» **How to complete this task**: Scan the data below and work out how many of its lines contain the word "schottky". Give only that number.

» **Records**:
╭──
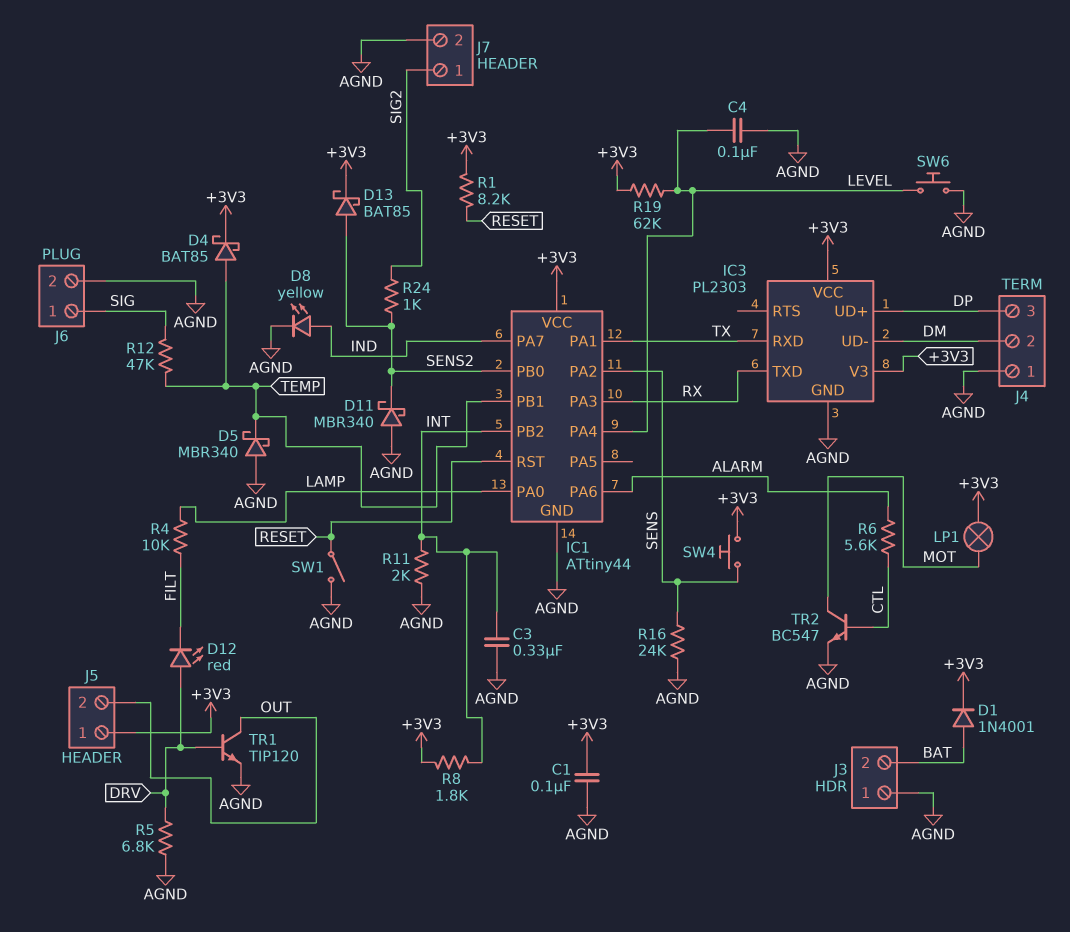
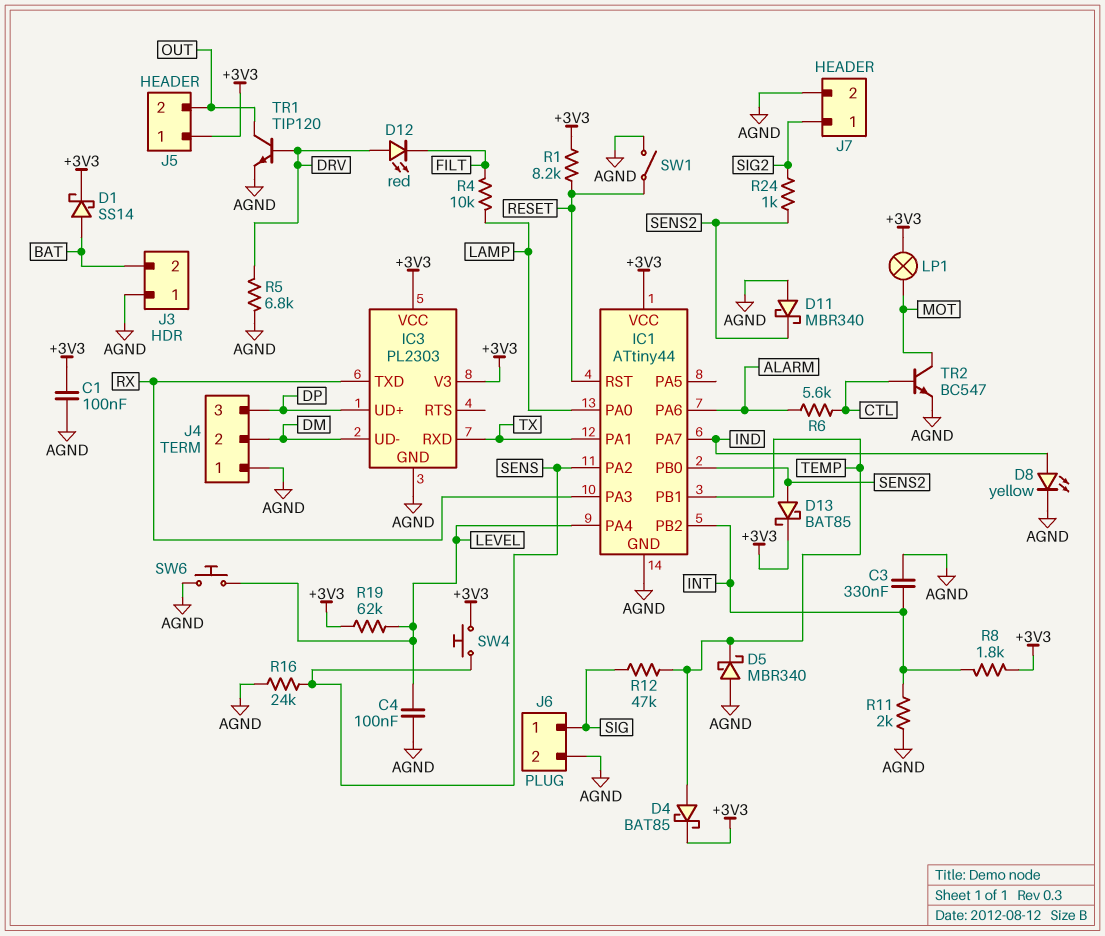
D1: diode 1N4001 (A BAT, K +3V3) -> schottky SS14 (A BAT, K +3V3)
╰──
╭──
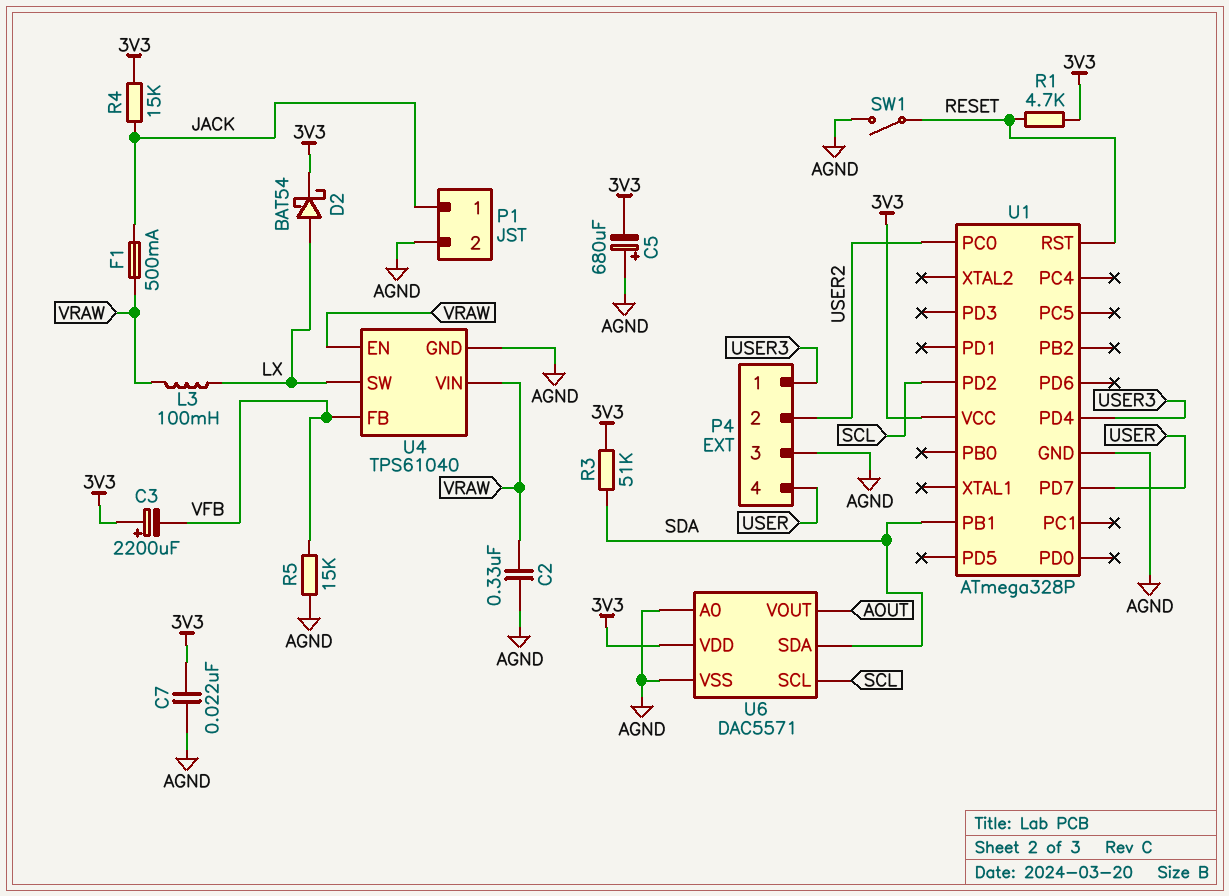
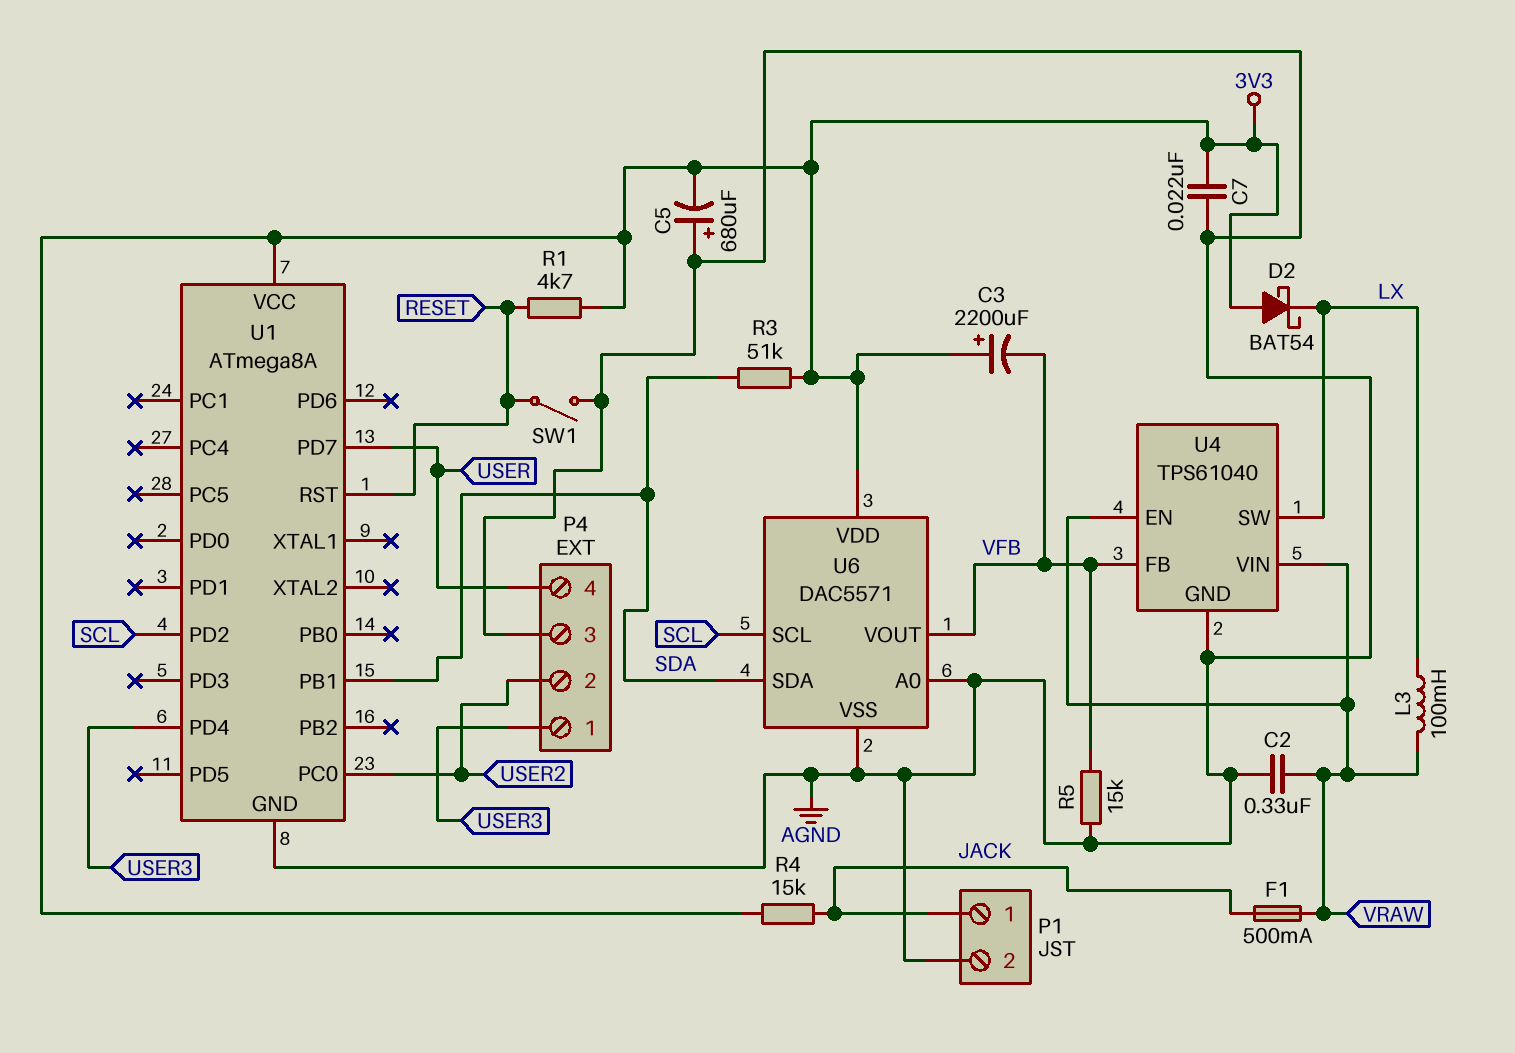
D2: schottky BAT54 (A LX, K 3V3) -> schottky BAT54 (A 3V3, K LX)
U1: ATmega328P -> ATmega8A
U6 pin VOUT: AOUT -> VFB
╰──
╭──
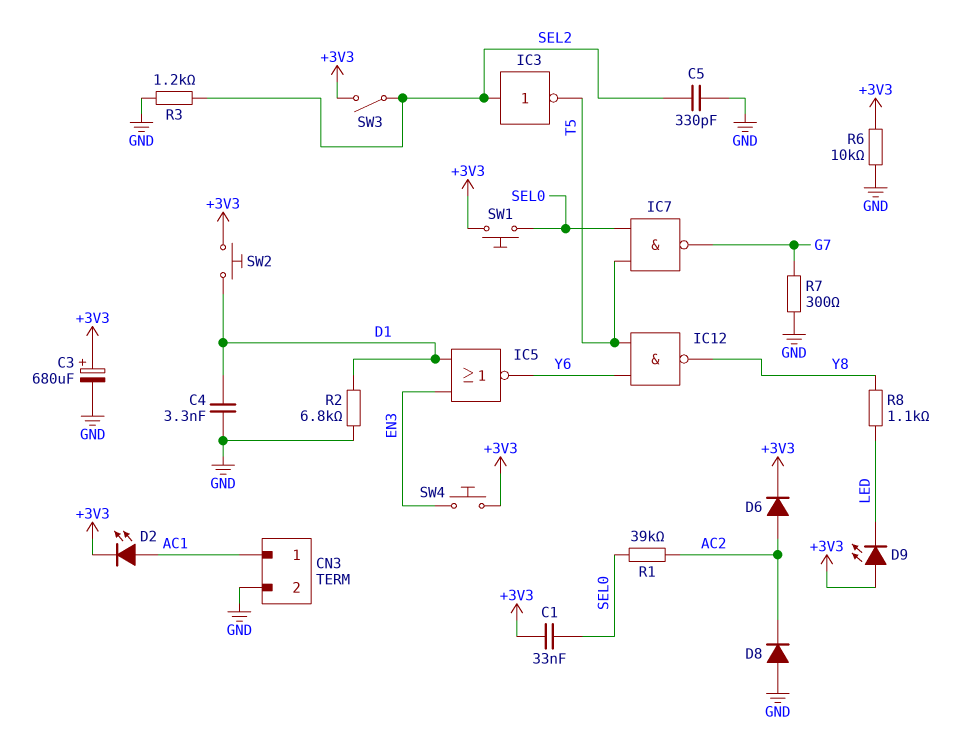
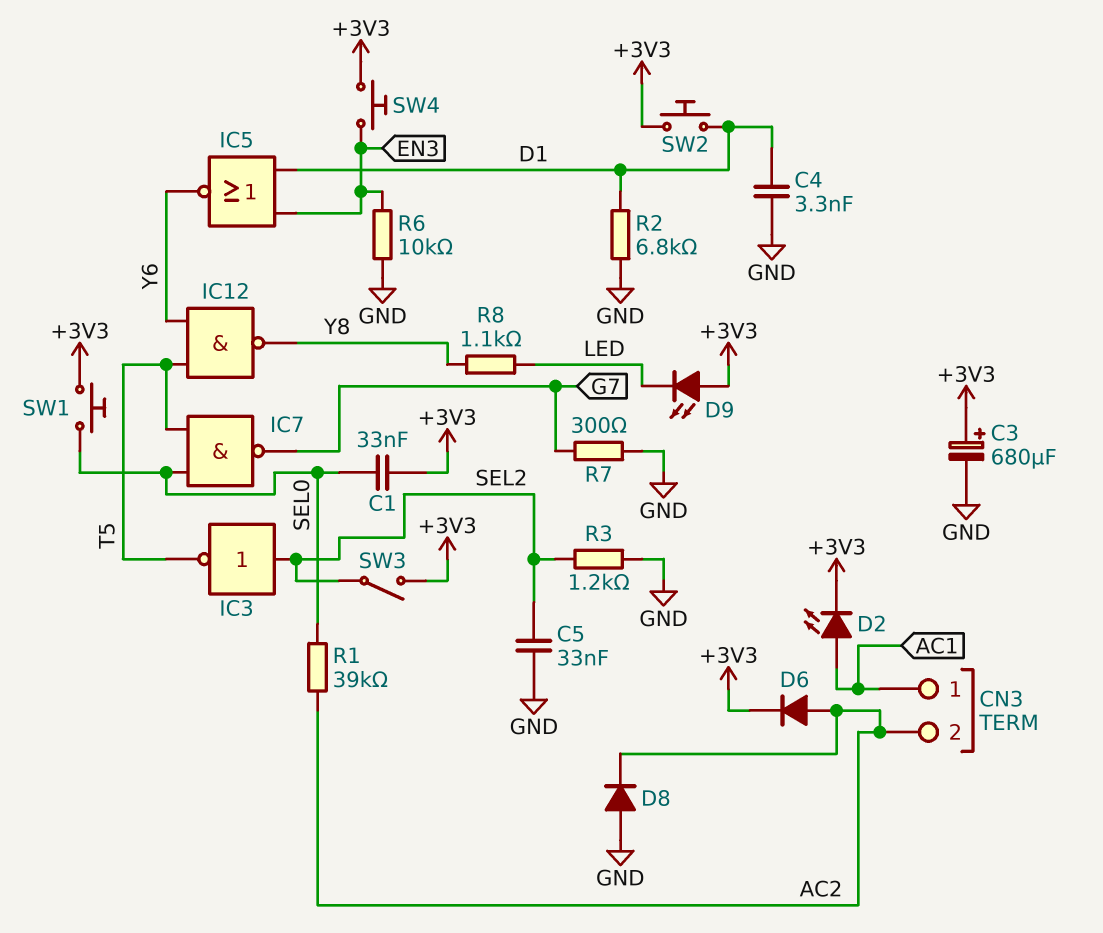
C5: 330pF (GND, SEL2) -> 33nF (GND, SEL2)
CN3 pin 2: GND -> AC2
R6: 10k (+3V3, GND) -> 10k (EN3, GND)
╰──
» **Completed exercise**: 2